• _DATASET_:

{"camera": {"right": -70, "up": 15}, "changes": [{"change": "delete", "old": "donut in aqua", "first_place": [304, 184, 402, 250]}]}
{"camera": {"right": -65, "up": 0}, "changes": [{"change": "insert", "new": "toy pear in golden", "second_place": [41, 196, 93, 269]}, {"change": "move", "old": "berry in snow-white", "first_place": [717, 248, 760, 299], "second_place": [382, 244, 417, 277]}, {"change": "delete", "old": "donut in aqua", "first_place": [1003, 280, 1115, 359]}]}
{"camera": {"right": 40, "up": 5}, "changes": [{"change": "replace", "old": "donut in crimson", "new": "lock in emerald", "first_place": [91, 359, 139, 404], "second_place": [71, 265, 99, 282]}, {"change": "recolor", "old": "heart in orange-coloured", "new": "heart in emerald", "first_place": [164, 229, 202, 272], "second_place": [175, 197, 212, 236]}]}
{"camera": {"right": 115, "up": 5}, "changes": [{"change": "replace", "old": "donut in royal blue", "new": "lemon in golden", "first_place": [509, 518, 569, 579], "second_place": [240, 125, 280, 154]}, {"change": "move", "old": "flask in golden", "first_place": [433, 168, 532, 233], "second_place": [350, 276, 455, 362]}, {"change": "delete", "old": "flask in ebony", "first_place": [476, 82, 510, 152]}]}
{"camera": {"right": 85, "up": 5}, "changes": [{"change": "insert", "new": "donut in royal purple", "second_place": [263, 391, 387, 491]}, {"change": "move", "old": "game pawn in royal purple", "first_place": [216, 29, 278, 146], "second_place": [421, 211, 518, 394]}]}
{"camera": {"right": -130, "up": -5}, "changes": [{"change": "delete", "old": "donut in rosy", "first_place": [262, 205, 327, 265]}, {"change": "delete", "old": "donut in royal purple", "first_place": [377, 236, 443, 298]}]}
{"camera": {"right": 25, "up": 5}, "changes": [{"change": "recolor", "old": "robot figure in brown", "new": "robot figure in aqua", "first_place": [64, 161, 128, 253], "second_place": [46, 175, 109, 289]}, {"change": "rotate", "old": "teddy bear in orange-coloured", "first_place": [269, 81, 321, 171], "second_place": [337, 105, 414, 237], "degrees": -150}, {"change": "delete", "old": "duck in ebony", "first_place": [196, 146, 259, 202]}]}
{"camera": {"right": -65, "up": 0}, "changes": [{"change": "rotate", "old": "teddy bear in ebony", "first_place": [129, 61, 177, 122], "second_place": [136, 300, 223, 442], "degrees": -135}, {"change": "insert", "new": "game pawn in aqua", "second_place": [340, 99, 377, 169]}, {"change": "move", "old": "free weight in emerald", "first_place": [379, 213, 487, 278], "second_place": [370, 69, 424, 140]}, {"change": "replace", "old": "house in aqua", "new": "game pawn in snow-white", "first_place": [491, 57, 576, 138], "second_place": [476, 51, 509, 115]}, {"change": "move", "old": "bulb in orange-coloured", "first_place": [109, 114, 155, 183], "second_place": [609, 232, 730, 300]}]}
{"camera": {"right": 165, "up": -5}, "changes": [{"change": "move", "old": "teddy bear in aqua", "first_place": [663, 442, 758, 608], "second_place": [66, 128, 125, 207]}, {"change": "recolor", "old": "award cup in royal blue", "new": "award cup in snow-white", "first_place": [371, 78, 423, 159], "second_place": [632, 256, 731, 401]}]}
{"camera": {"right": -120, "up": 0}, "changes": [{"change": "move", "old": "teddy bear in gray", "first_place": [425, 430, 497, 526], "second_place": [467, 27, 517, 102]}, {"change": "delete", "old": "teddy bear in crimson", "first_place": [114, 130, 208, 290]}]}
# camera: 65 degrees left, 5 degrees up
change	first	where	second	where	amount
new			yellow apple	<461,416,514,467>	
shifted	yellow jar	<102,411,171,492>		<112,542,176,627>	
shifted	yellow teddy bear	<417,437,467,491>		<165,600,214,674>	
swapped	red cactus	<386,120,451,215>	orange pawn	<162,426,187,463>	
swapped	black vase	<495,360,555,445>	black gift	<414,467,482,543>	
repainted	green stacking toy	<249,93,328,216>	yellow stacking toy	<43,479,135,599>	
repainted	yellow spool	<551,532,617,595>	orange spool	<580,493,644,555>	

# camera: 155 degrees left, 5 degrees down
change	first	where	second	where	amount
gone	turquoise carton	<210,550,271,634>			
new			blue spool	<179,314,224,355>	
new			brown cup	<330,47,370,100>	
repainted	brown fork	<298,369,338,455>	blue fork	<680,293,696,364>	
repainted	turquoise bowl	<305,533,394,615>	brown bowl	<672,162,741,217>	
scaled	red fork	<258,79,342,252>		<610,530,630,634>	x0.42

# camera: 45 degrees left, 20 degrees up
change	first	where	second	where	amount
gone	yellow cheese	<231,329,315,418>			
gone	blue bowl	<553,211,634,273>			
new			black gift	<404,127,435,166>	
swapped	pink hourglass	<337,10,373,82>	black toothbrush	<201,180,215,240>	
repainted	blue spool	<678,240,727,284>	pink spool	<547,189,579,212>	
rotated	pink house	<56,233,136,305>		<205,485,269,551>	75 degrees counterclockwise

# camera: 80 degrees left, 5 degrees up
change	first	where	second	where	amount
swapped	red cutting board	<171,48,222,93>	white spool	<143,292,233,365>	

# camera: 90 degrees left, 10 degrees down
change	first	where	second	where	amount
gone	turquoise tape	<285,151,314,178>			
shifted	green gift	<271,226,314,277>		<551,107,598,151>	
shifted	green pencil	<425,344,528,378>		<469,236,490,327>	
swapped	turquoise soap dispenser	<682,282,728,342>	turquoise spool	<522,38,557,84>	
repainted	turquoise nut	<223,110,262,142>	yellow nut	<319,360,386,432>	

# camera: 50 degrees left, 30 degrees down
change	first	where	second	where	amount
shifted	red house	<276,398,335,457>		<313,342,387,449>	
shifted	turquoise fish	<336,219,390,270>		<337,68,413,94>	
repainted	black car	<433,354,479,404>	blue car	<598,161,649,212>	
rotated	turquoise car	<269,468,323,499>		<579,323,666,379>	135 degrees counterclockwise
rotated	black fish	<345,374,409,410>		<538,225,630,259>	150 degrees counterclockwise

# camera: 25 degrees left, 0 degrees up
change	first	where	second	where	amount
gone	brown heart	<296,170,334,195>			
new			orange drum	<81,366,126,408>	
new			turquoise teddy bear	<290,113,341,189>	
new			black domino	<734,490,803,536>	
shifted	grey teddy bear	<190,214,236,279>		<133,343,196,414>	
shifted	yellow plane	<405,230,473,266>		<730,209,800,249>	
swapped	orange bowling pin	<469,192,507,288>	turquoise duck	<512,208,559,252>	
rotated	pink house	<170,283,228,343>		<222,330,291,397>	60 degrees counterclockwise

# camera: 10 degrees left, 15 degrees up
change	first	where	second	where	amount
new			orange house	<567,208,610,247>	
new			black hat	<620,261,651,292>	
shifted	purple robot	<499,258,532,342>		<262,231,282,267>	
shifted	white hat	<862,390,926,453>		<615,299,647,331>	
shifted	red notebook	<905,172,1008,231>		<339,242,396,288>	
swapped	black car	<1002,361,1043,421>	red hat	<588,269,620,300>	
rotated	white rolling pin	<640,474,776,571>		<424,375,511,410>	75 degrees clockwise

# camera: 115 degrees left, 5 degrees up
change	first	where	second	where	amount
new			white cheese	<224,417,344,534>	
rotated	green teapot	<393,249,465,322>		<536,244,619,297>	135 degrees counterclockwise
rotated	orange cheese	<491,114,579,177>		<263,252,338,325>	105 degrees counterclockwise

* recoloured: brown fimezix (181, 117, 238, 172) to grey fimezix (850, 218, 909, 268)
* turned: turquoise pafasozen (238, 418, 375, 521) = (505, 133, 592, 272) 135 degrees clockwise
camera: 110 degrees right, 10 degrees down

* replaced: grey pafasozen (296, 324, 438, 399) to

• _PROBLEM DESCRIPTION_: Give back the listing exactly.

• _TASK OUTPUT_:
{"camera": {"right": -70, "up": 15}, "changes": [{"change": "delete", "old": "donut in aqua", "first_place": [304, 184, 402, 250]}]}
{"camera": {"right": -65, "up": 0}, "changes": [{"change": "insert", "new": "toy pear in golden", "second_place": [41, 196, 93, 269]}, {"change": "move", "old": "berry in snow-white", "first_place": [717, 248, 760, 299], "second_place": [382, 244, 417, 277]}, {"change": "delete", "old": "donut in aqua", "first_place": [1003, 280, 1115, 359]}]}
{"camera": {"right": 40, "up": 5}, "changes": [{"change": "replace", "old": "donut in crimson", "new": "lock in emerald", "first_place": [91, 359, 139, 404], "second_place": [71, 265, 99, 282]}, {"change": "recolor", "old": "heart in orange-coloured", "new": "heart in emerald", "first_place": [164, 229, 202, 272], "second_place": [175, 197, 212, 236]}]}
{"camera": {"right": 115, "up": 5}, "changes": [{"change": "replace", "old": "donut in royal blue", "new": "lemon in golden", "first_place": [509, 518, 569, 579], "second_place": [240, 125, 280, 154]}, {"change": "move", "old": "flask in golden", "first_place": [433, 168, 532, 233], "second_place": [350, 276, 455, 362]}, {"change": "delete", "old": "flask in ebony", "first_place": [476, 82, 510, 152]}]}
{"camera": {"right": 85, "up": 5}, "changes": [{"change": "insert", "new": "donut in royal purple", "second_place": [263, 391, 387, 491]}, {"change": "move", "old": "game pawn in royal purple", "first_place": [216, 29, 278, 146], "second_place": [421, 211, 518, 394]}]}
{"camera": {"right": -130, "up": -5}, "changes": [{"change": "delete", "old": "donut in rosy", "first_place": [262, 205, 327, 265]}, {"change": "delete", "old": "donut in royal purple", "first_place": [377, 236, 443, 298]}]}
{"camera": {"right": 25, "up": 5}, "changes": [{"change": "recolor", "old": "robot figure in brown", "new": "robot figure in aqua", "first_place": [64, 161, 128, 253], "second_place": [46, 175, 109, 289]}, {"change": "rotate", "old": "teddy bear in orange-coloured", "first_place": [269, 81, 321, 171], "second_place": [337, 105, 414, 237], "degrees": -150}, {"change": "delete", "old": "duck in ebony", "first_place": [196, 146, 259, 202]}]}
{"camera": {"right": -65, "up": 0}, "changes": [{"change": "rotate", "old": "teddy bear in ebony", "first_place": [129, 61, 177, 122], "second_place": [136, 300, 223, 442], "degrees": -135}, {"change": "insert", "new": "game pawn in aqua", "second_place": [340, 99, 377, 169]}, {"change": "move", "old": "free weight in emerald", "first_place": [379, 213, 487, 278], "second_place": [370, 69, 424, 140]}, {"change": "replace", "old": "house in aqua", "new": "game pawn in snow-white", "first_place": [491, 57, 576, 138], "second_place": [476, 51, 509, 115]}, {"change": "move", "old": "bulb in orange-coloured", "first_place": [109, 114, 155, 183], "second_place": [609, 232, 730, 300]}]}
{"camera": {"right": 165, "up": -5}, "changes": [{"change": "move", "old": "teddy bear in aqua", "first_place": [663, 442, 758, 608], "second_place": [66, 128, 125, 207]}, {"change": "recolor", "old": "award cup in royal blue", "new": "award cup in snow-white", "first_place": [371, 78, 423, 159], "second_place": [632, 256, 731, 401]}]}
{"camera": {"right": -120, "up": 0}, "changes": [{"change": "move", "old": "teddy bear in gray", "first_place": [425, 430, 497, 526], "second_place": [467, 27, 517, 102]}, {"change": "delete", "old": "teddy bear in crimson", "first_place": [114, 130, 208, 290]}]}
# camera: 65 degrees left, 5 degrees up
change	first	where	second	where	amount
new			yellow apple	<461,416,514,467>	
shifted	yellow jar	<102,411,171,492>		<112,542,176,627>	
shifted	yellow teddy bear	<417,437,467,491>		<165,600,214,674>	
swapped	red cactus	<386,120,451,215>	orange pawn	<162,426,187,463>	
swapped	black vase	<495,360,555,445>	black gift	<414,467,482,543>	
repainted	green stacking toy	<249,93,328,216>	yellow stacking toy	<43,479,135,599>	
repainted	yellow spool	<551,532,617,595>	orange spool	<580,493,644,555>	

# camera: 155 degrees left, 5 degrees down
change	first	where	second	where	amount
gone	turquoise carton	<210,550,271,634>			
new			blue spool	<179,314,224,355>	
new			brown cup	<330,47,370,100>	
repainted	brown fork	<298,369,338,455>	blue fork	<680,293,696,364>	
repainted	turquoise bowl	<305,533,394,615>	brown bowl	<672,162,741,217>	
scaled	red fork	<258,79,342,252>		<610,530,630,634>	x0.42

# camera: 45 degrees left, 20 degrees up
change	first	where	second	where	amount
gone	yellow cheese	<231,329,315,418>			
gone	blue bowl	<553,211,634,273>			
new			black gift	<404,127,435,166>	
swapped	pink hourglass	<337,10,373,82>	black toothbrush	<201,180,215,240>	
repainted	blue spool	<678,240,727,284>	pink spool	<547,189,579,212>	
rotated	pink house	<56,233,136,305>		<205,485,269,551>	75 degrees counterclockwise

# camera: 80 degrees left, 5 degrees up
change	first	where	second	where	amount
swapped	red cutting board	<171,48,222,93>	white spool	<143,292,233,365>	

# camera: 90 degrees left, 10 degrees down
change	first	where	second	where	amount
gone	turquoise tape	<285,151,314,178>			
shifted	green gift	<271,226,314,277>		<551,107,598,151>	
shifted	green pencil	<425,344,528,378>		<469,236,490,327>	
swapped	turquoise soap dispenser	<682,282,728,342>	turquoise spool	<522,38,557,84>	
repainted	turquoise nut	<223,110,262,142>	yellow nut	<319,360,386,432>	

# camera: 50 degrees left, 30 degrees down
change	first	where	second	where	amount
shifted	red house	<276,398,335,457>		<313,342,387,449>	
shifted	turquoise fish	<336,219,390,270>		<337,68,413,94>	
repainted	black car	<433,354,479,404>	blue car	<598,161,649,212>	
rotated	turquoise car	<269,468,323,499>		<579,323,666,379>	135 degrees counterclockwise
rotated	black fish	<345,374,409,410>		<538,225,630,259>	150 degrees counterclockwise

# camera: 25 degrees left, 0 degrees up
change	first	where	second	where	amount
gone	brown heart	<296,170,334,195>			
new			orange drum	<81,366,126,408>	
new			turquoise teddy bear	<290,113,341,189>	
new			black domino	<734,490,803,536>	
shifted	grey teddy bear	<190,214,236,279>		<133,343,196,414>	
shifted	yellow plane	<405,230,473,266>		<730,209,800,249>	
swapped	orange bowling pin	<469,192,507,288>	turquoise duck	<512,208,559,252>	
rotated	pink house	<170,283,228,343>		<222,330,291,397>	60 degrees counterclockwise

# camera: 10 degrees left, 15 degrees up
change	first	where	second	where	amount
new			orange house	<567,208,610,247>	
new			black hat	<620,261,651,292>	
shifted	purple robot	<499,258,532,342>		<262,231,282,267>	
shifted	white hat	<862,390,926,453>		<615,299,647,331>	
shifted	red notebook	<905,172,1008,231>		<339,242,396,288>	
swapped	black car	<1002,361,1043,421>	red hat	<588,269,620,300>	
rotated	white rolling pin	<640,474,776,571>		<424,375,511,410>	75 degrees clockwise

# camera: 115 degrees left, 5 degrees up
change	first	where	second	where	amount
new			white cheese	<224,417,344,534>	
rotated	green teapot	<393,249,465,322>		<536,244,619,297>	135 degrees counterclockwise
rotated	orange cheese	<491,114,579,177>		<263,252,338,325>	105 degrees counterclockwise

* recoloured: brown fimezix (181, 117, 238, 172) to grey fimezix (850, 218, 909, 268)
* turned: turquoise pafasozen (238, 418, 375, 521) = (505, 133, 592, 272) 135 degrees clockwise
camera: 110 degrees right, 10 degrees down

* replaced: grey pafasozen (296, 324, 438, 399) to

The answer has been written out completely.